((

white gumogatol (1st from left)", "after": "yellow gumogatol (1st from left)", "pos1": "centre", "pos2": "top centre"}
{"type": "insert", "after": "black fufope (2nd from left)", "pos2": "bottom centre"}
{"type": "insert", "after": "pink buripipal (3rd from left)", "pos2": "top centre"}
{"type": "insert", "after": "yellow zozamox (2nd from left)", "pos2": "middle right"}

))

PROBLEM DESCRIPTION.
For each line of the data that includes the word "type", return a copy of it.

EXERCISE SOLUTION.
{"type": "insert", "after": "black fufope (2nd from left)", "pos2": "bottom centre"}
{"type": "insert", "after": "pink buripipal (3rd from left)", "pos2": "top centre"}
{"type": "insert", "after": "yellow zozamox (2nd from left)", "pos2": "middle right"}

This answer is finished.